Problem statement
Exact repetition, pictures omitted: give every record below again.

------------------------------

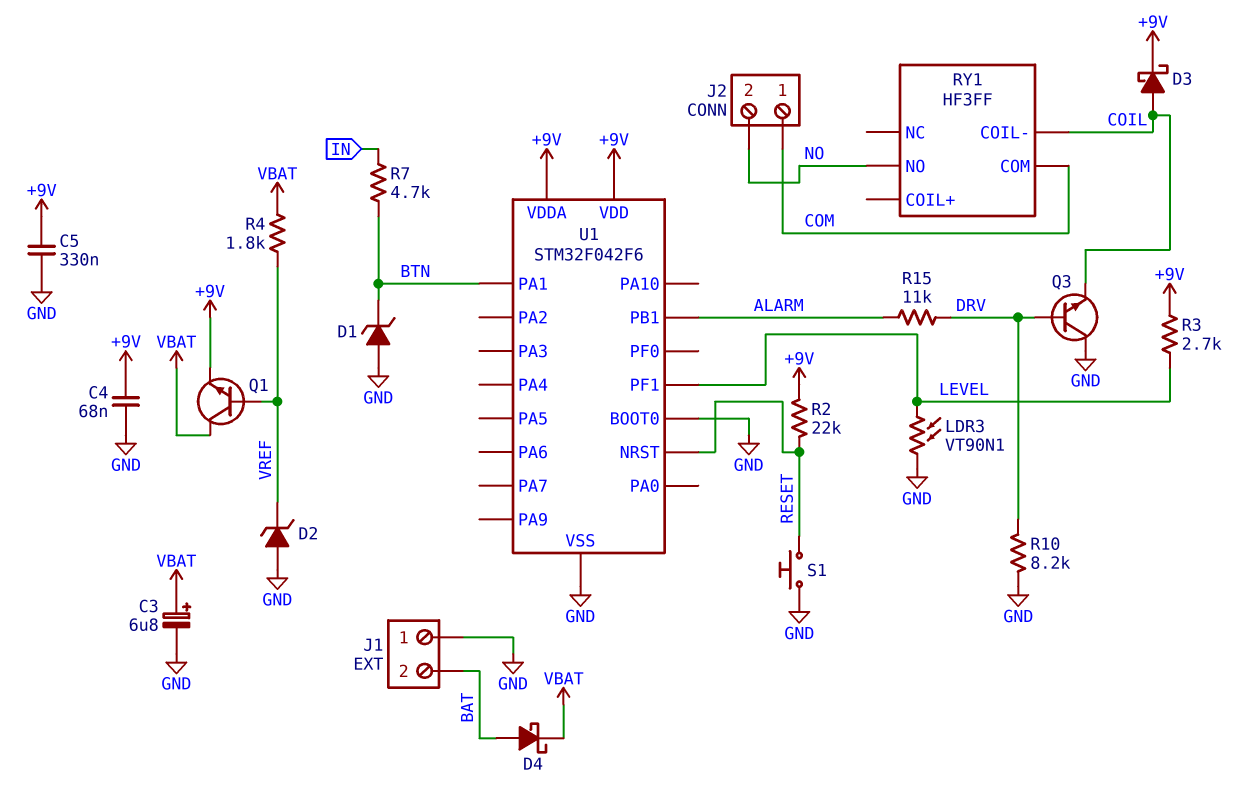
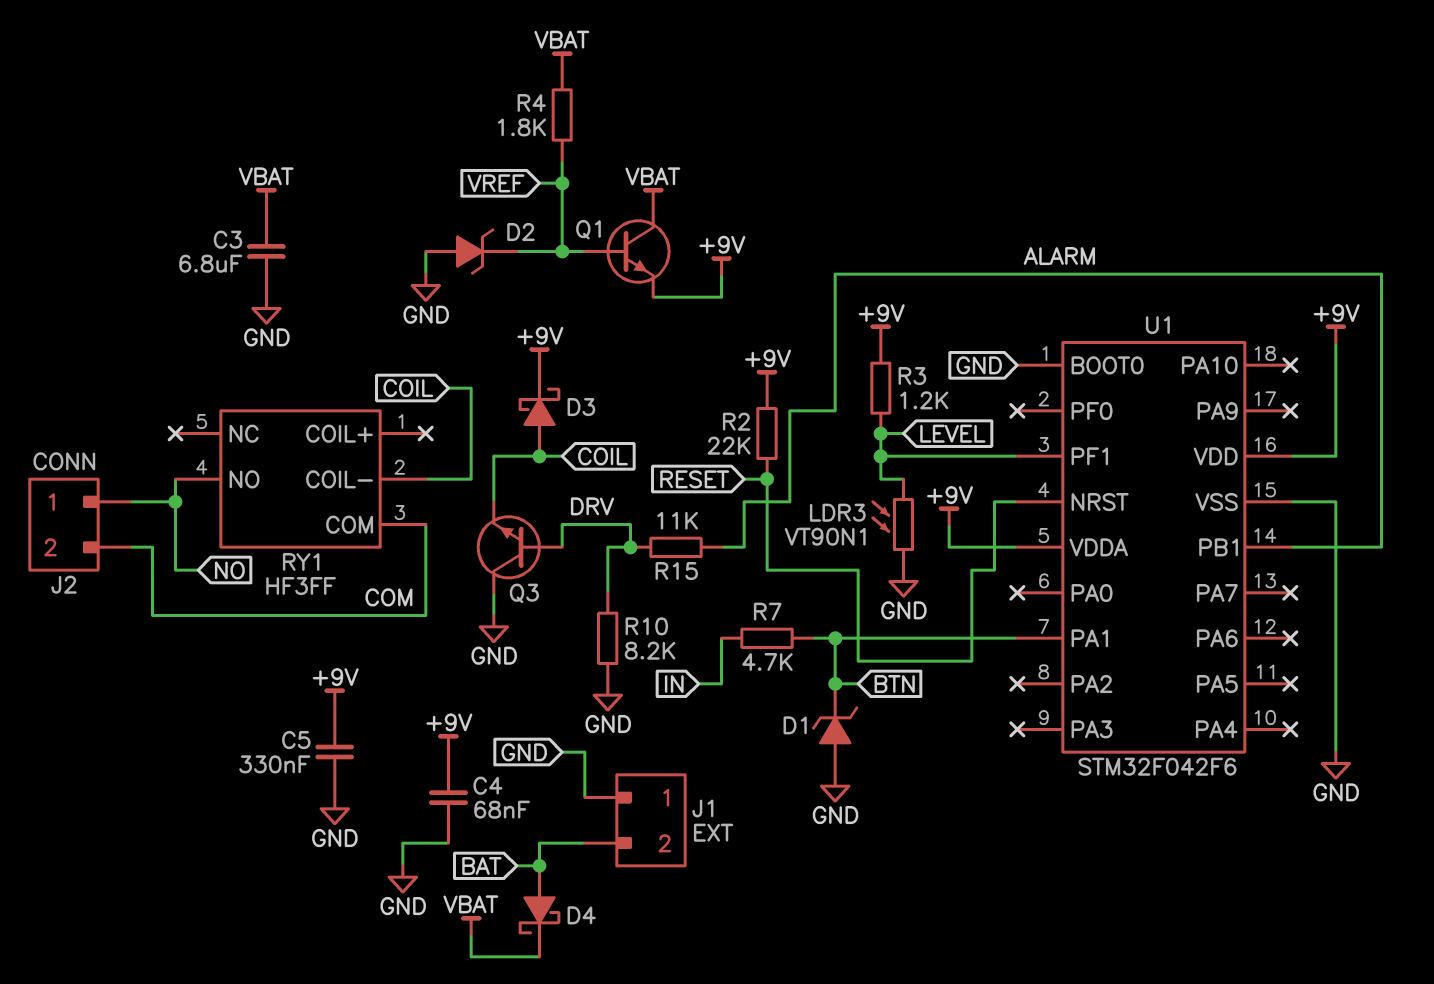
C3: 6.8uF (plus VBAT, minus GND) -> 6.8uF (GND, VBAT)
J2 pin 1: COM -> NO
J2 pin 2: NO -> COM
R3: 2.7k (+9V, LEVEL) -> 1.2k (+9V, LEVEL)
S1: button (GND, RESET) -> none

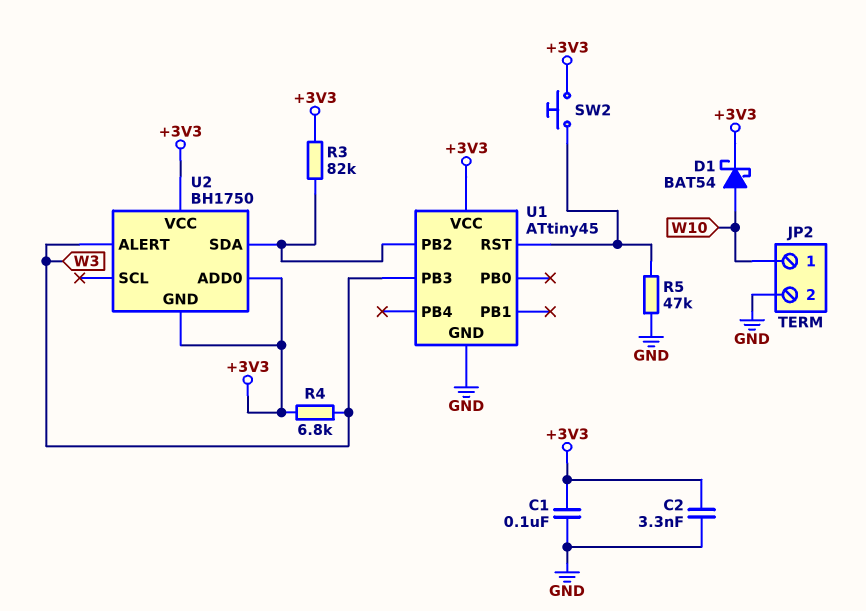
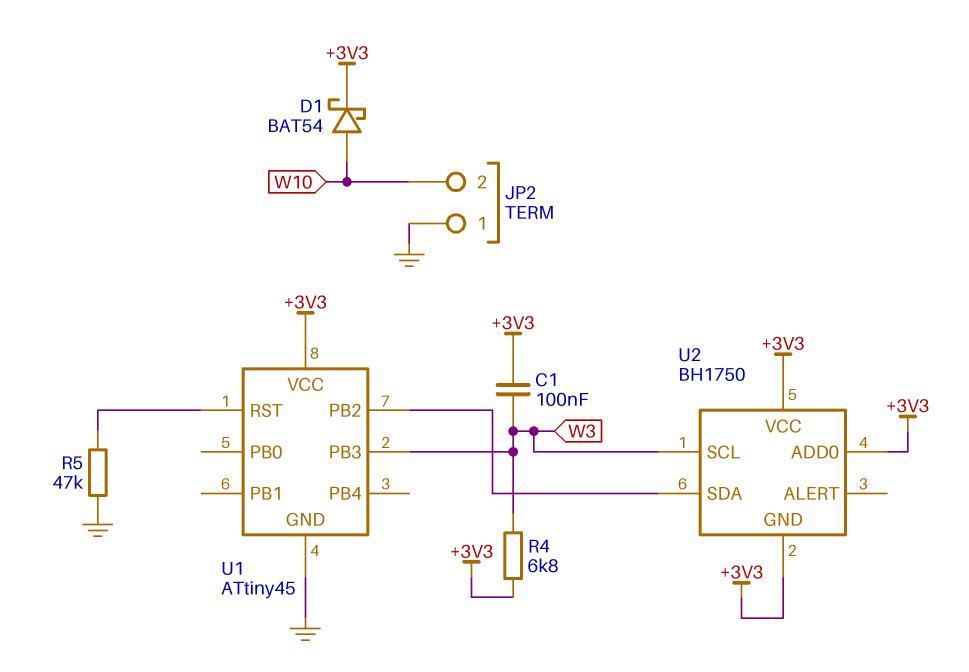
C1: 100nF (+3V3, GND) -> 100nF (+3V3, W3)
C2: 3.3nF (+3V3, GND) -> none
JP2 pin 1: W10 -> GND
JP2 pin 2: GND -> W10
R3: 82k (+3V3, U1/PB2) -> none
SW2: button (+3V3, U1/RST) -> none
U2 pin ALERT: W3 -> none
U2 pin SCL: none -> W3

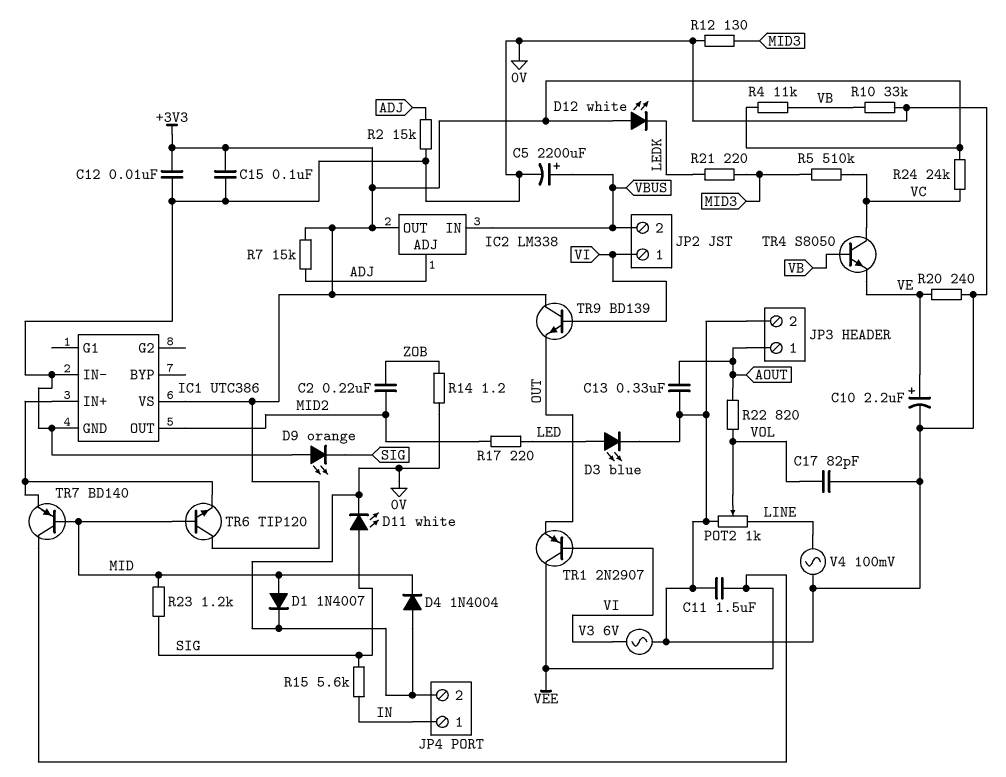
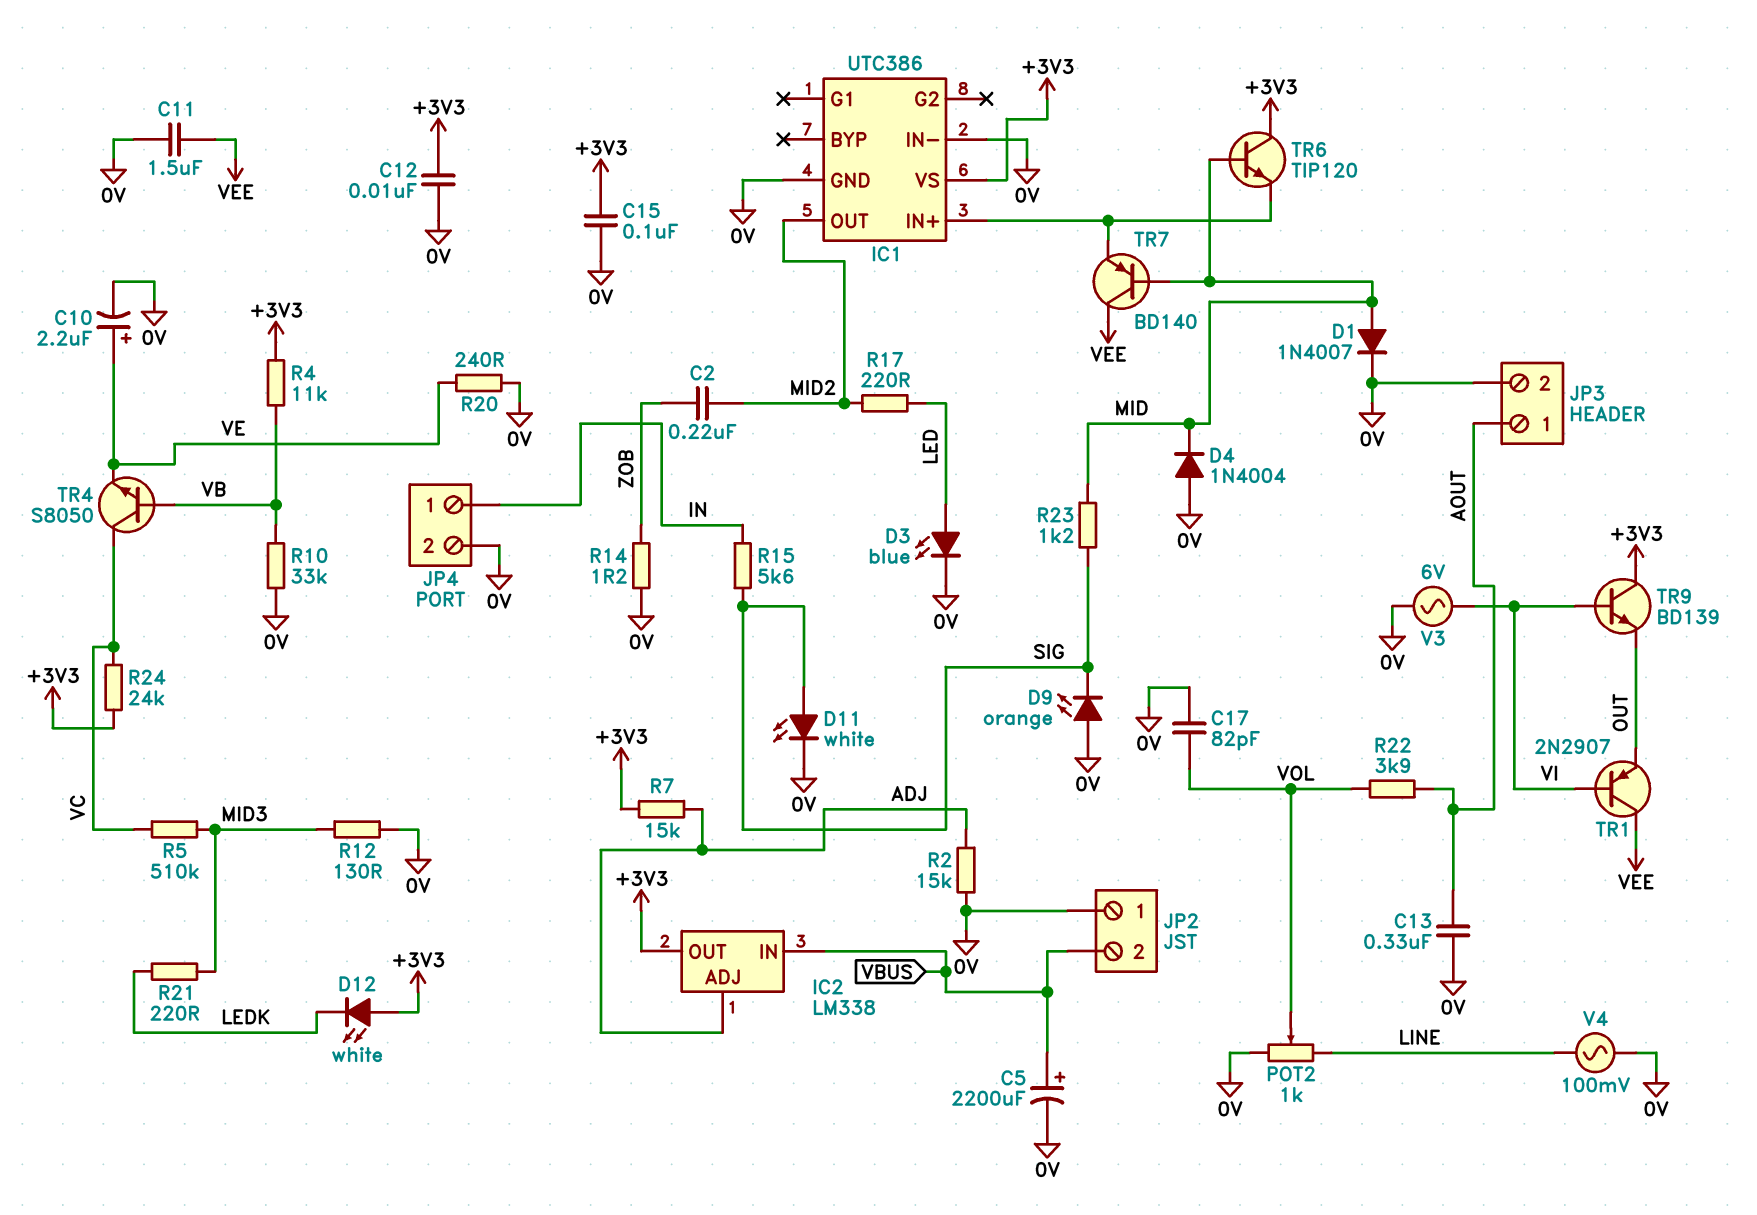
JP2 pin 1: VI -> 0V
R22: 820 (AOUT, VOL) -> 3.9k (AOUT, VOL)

------------------------------

Answer to this task
C3: 6.8uF (plus VBAT, minus GND) -> 6.8uF (GND, VBAT)
J2 pin 1: COM -> NO
J2 pin 2: NO -> COM
R3: 2.7k (+9V, LEVEL) -> 1.2k (+9V, LEVEL)
S1: button (GND, RESET) -> none

C1: 100nF (+3V3, GND) -> 100nF (+3V3, W3)
C2: 3.3nF (+3V3, GND) -> none
JP2 pin 1: W10 -> GND
JP2 pin 2: GND -> W10
R3: 82k (+3V3, U1/PB2) -> none
SW2: button (+3V3, U1/RST) -> none
U2 pin ALERT: W3 -> none
U2 pin SCL: none -> W3

JP2 pin 1: VI -> 0V
R22: 820 (AOUT, VOL) -> 3.9k (AOUT, VOL)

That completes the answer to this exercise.